> **Provided material**
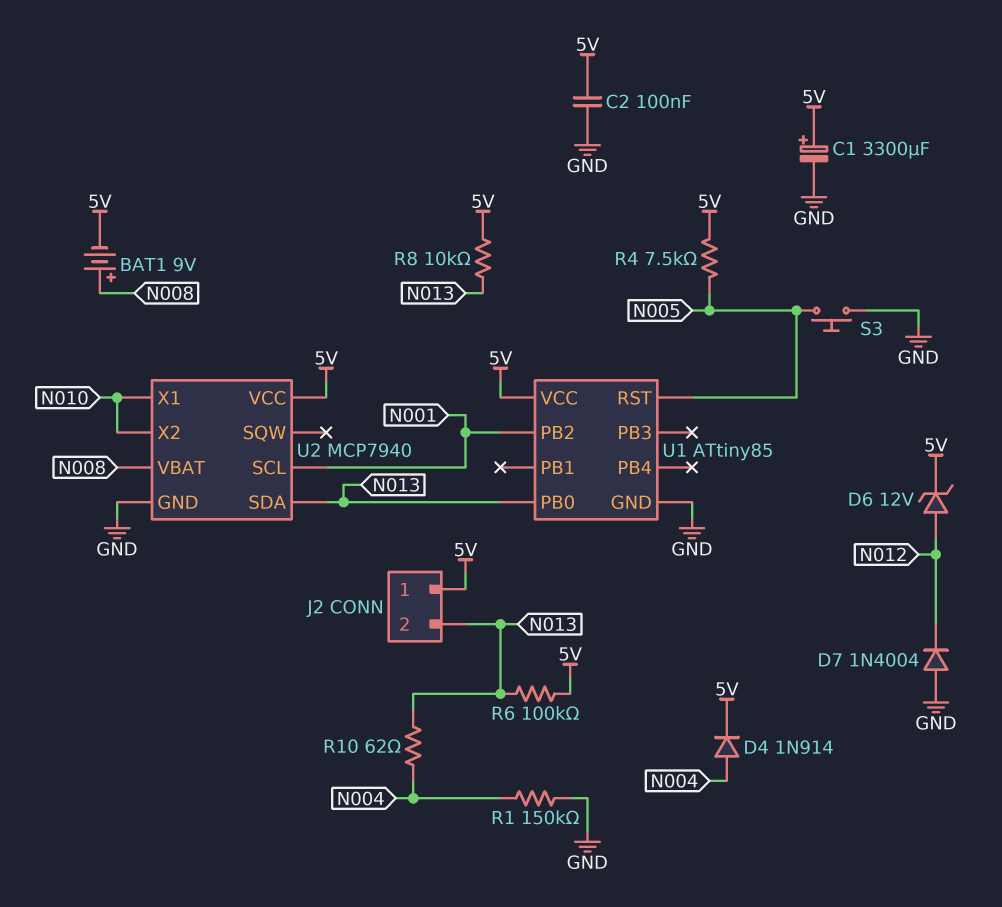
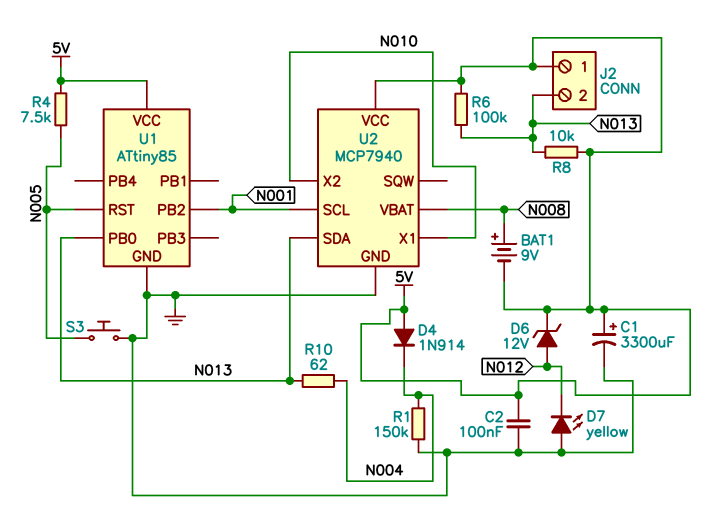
D4: diode 1N914 (A N004, K 5V) -> diode 1N914 (A 5V, K N004)
D7: diode 1N4004 (A GND, K N012) -> LED yellow (A GND, K N012)

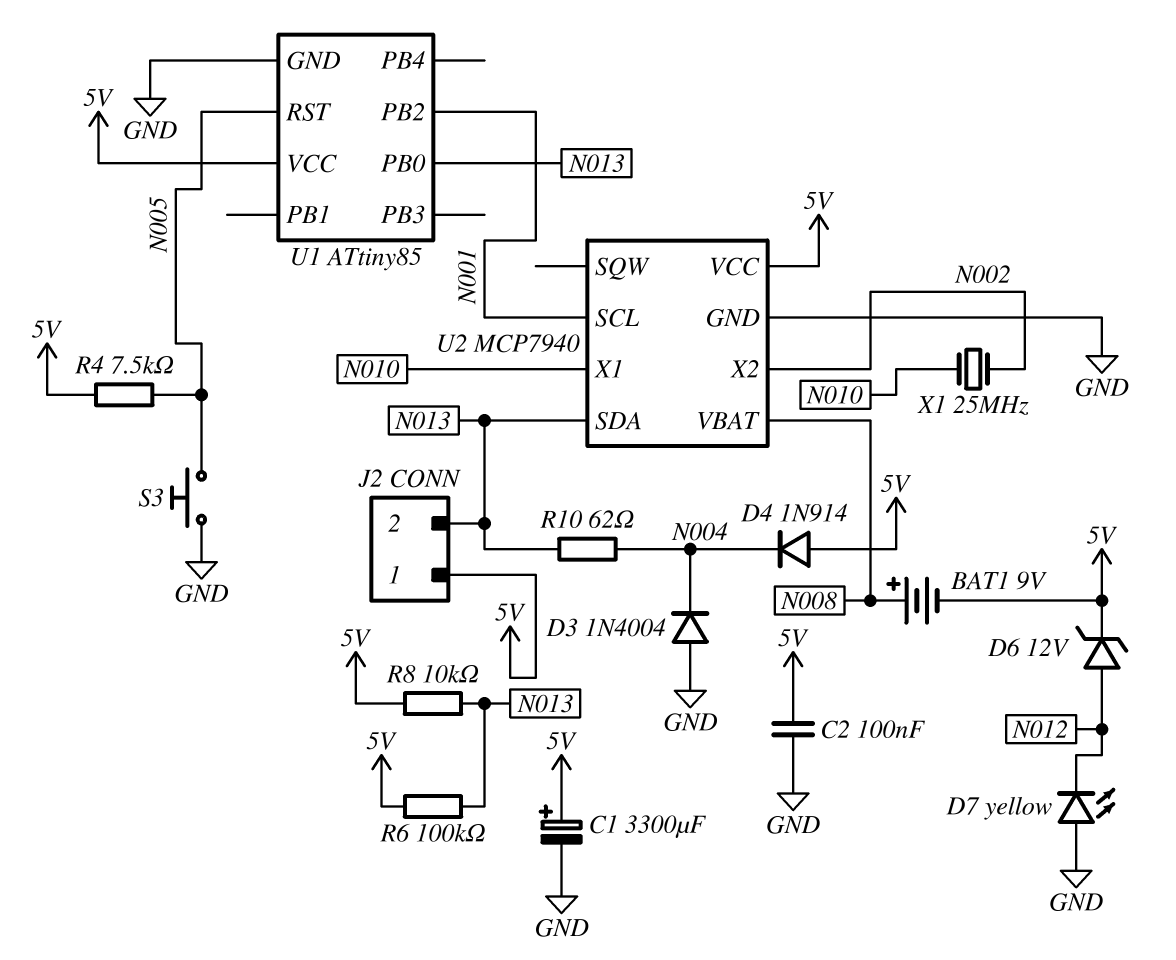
D3: none -> diode 1N4004 (A GND, K N004)
R1: 150k (GND, N004) -> none
U2 pin X2: N010 -> N002
X1: none -> 25MHz (N002, N010)

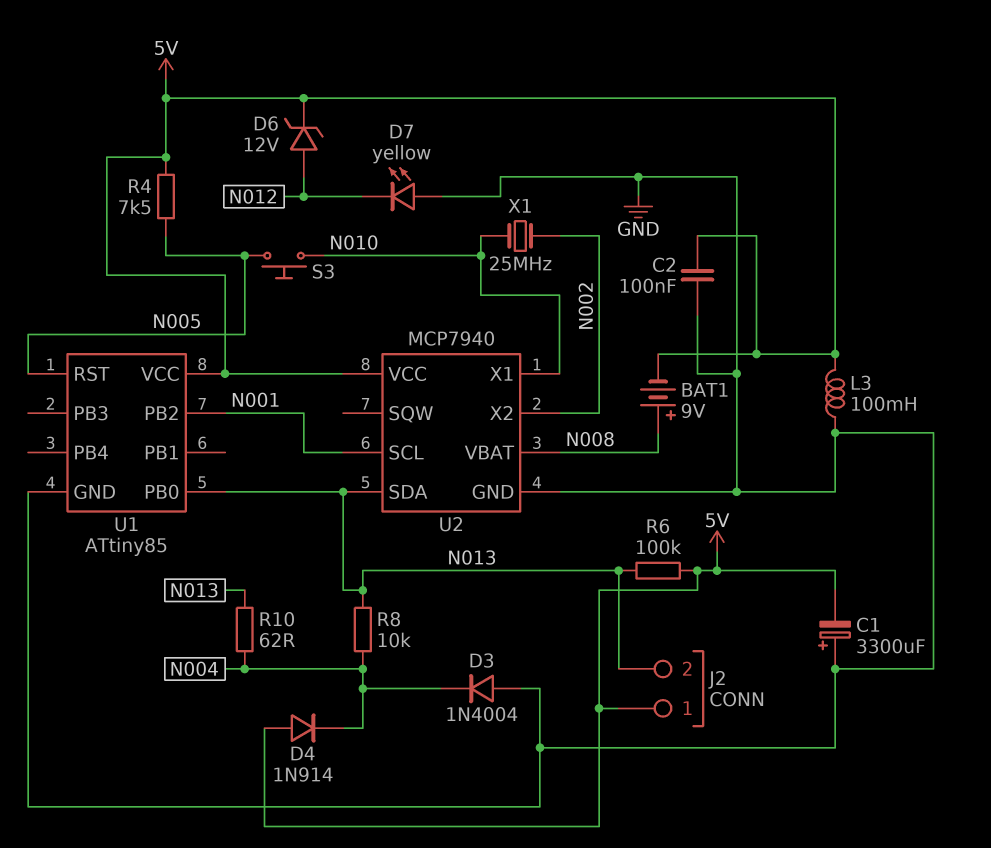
C1: 3300uF (plus 5V, minus GND) -> 3300uF (plus GND, minus 5V)
L3: none -> 100mH (5V, GND)
R8: 10k (5V, N013) -> 10k (N004, N013)
S3: button (GND, N005) -> button (N005, N010)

> **Task to complete**
Please ensure that the data above is repeated exactly, with no pictures in the copy.

> **Response to the task**
D4: diode 1N914 (A N004, K 5V) -> diode 1N914 (A 5V, K N004)
D7: diode 1N4004 (A GND, K N012) -> LED yellow (A GND, K N012)

D3: none -> diode 1N4004 (A GND, K N004)
R1: 150k (GND, N004) -> none
U2 pin X2: N010 -> N002
X1: none -> 25MHz (N002, N010)

C1: 3300uF (plus 5V, minus GND) -> 3300uF (plus GND, minus 5V)
L3: none -> 100mH (5V, GND)
R8: 10k (5V, N013) -> 10k (N004, N013)
S3: button (GND, N005) -> button (N005, N010)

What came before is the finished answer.